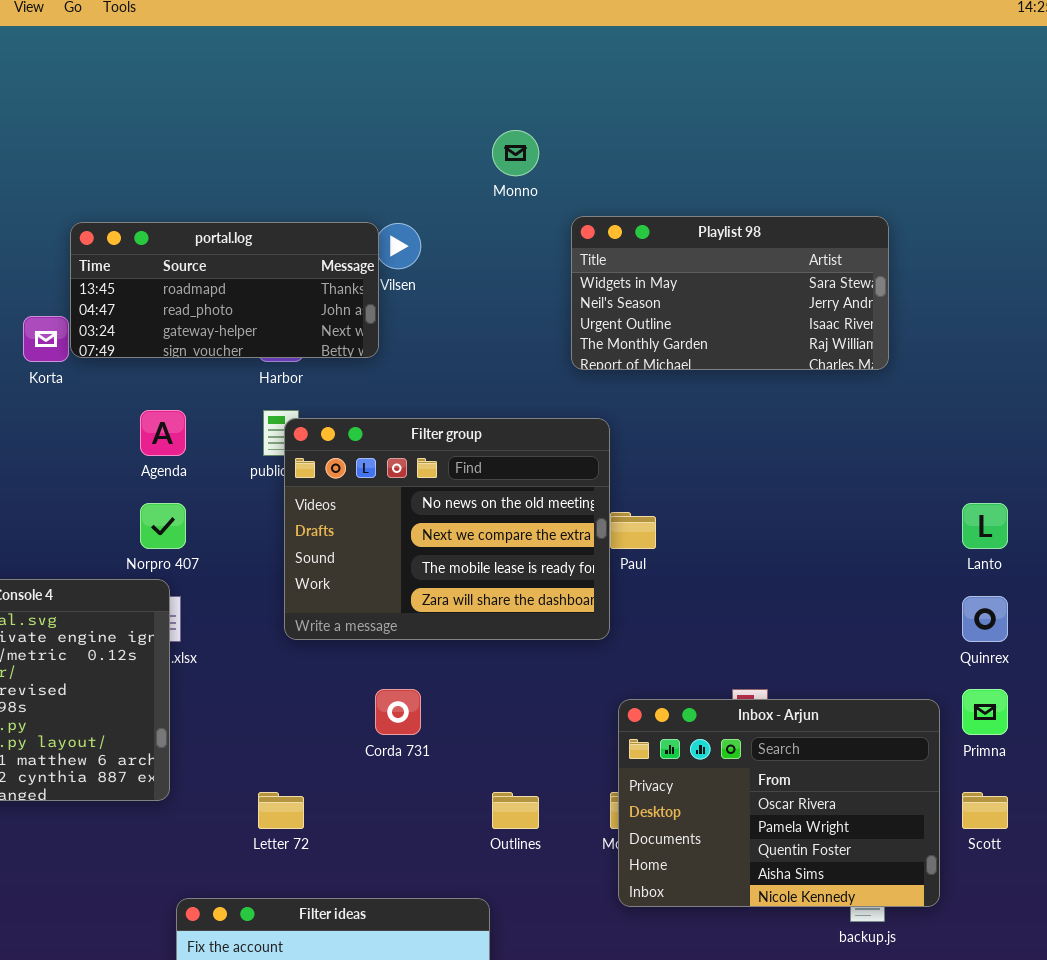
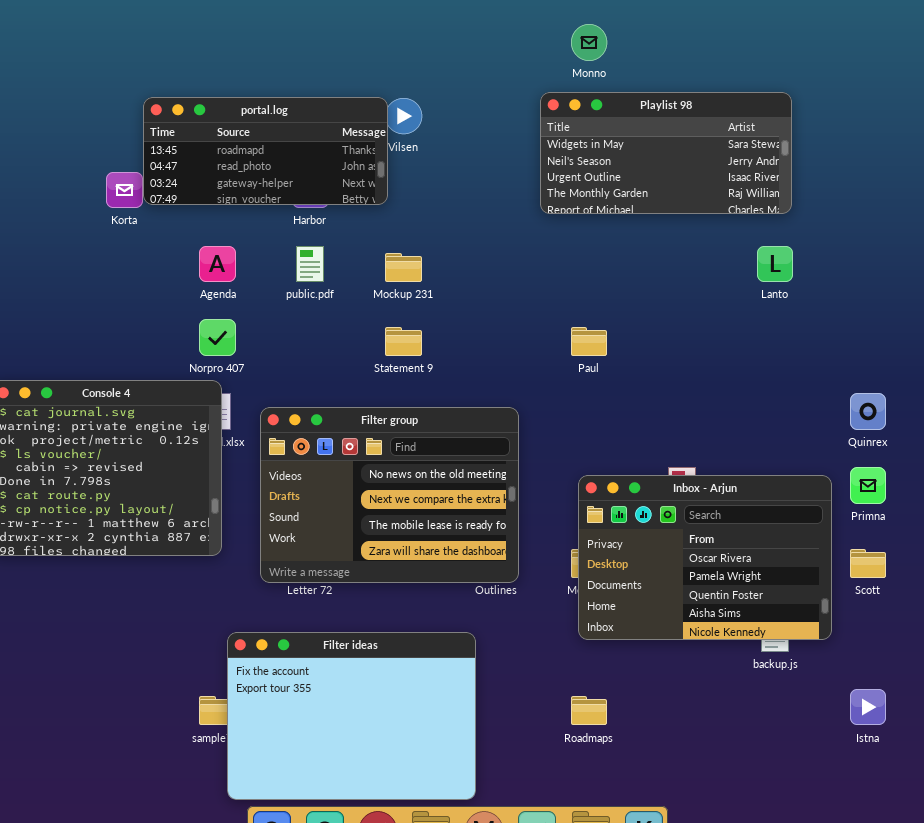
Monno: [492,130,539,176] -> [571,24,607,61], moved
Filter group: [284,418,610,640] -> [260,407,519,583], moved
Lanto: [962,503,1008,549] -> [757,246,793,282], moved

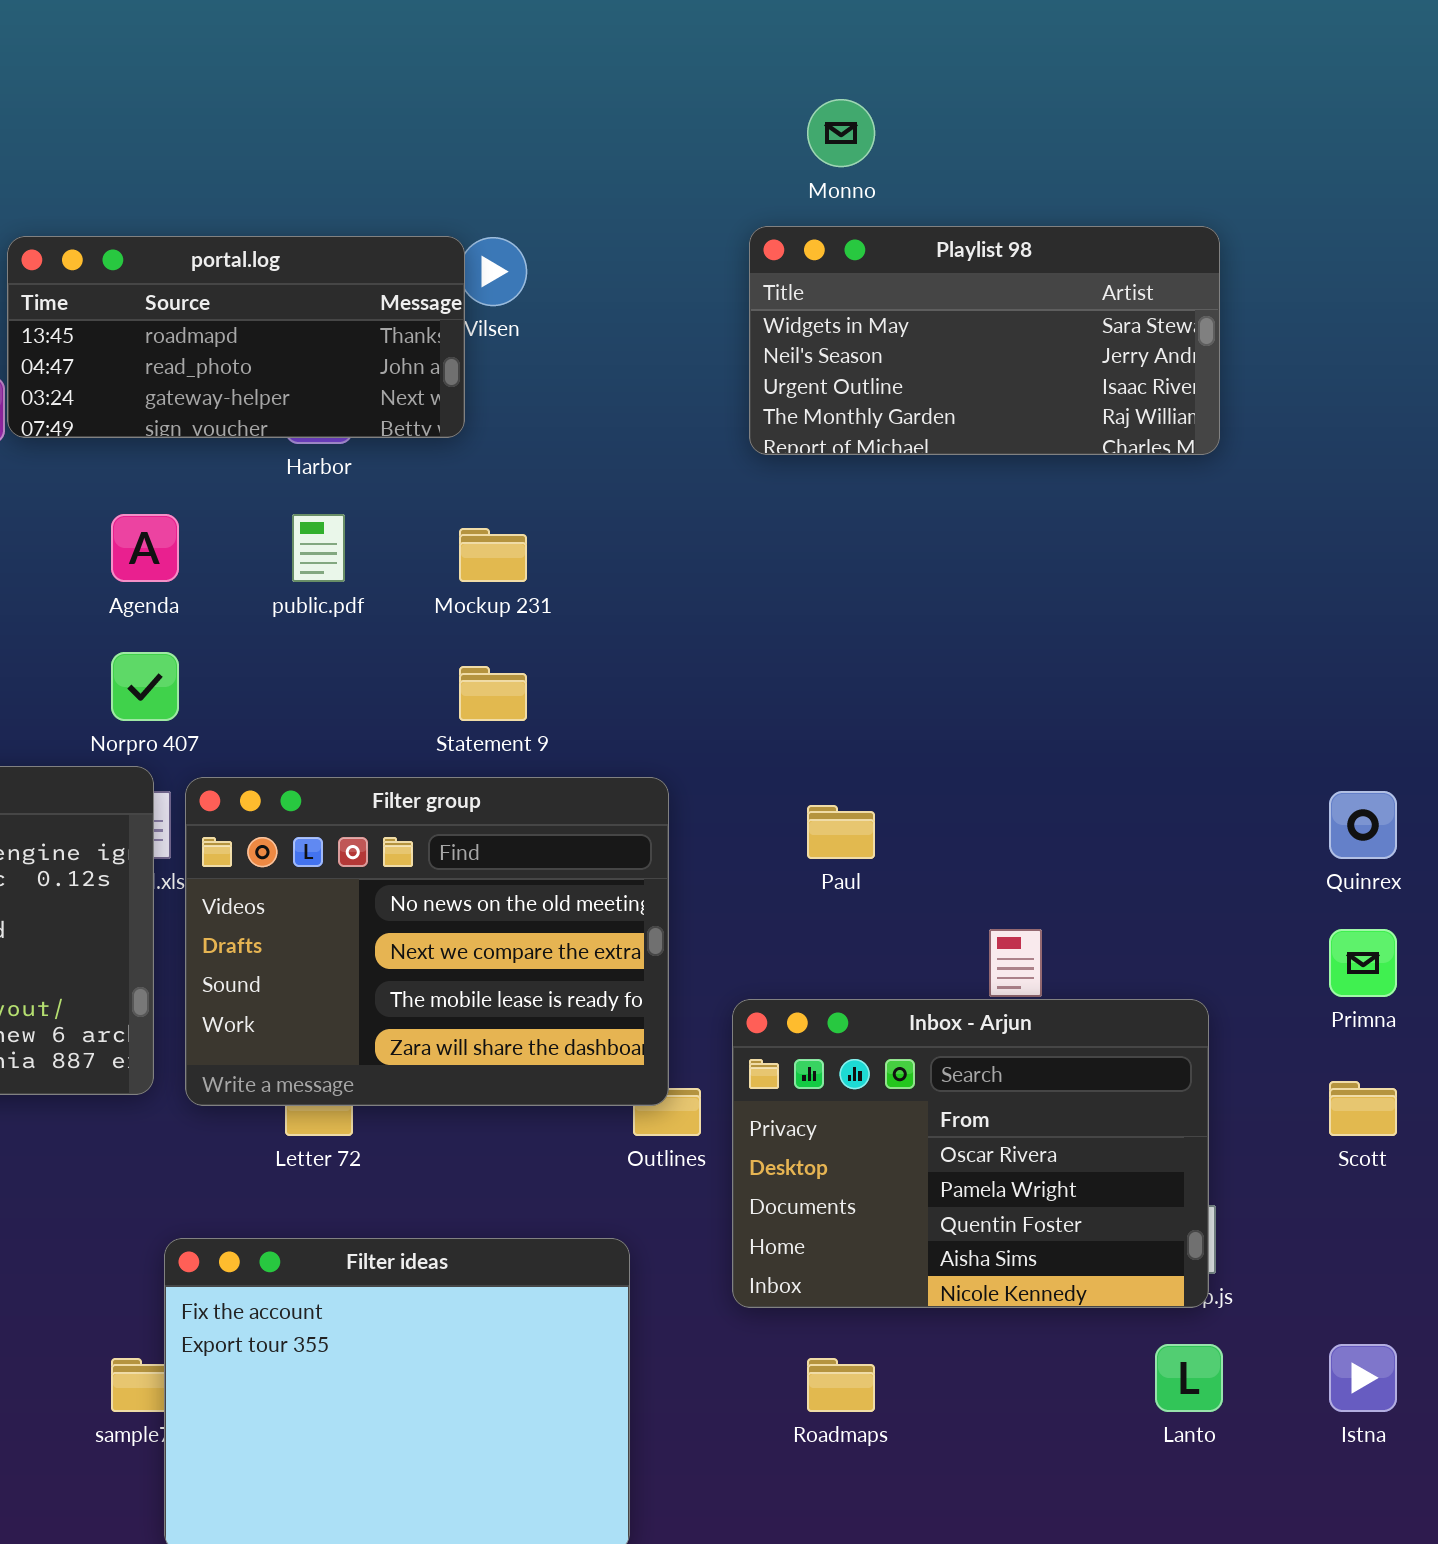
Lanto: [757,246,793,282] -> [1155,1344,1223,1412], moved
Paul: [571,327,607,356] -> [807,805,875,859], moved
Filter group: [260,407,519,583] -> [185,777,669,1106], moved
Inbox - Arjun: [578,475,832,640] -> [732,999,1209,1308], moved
++++
(Exercise requirements): Return the lines of the listing where the string "Filter" appears.

(Expected answer):
Filter group: [284,418,610,640] -> [260,407,519,583], moved
Filter group: [260,407,519,583] -> [185,777,669,1106], moved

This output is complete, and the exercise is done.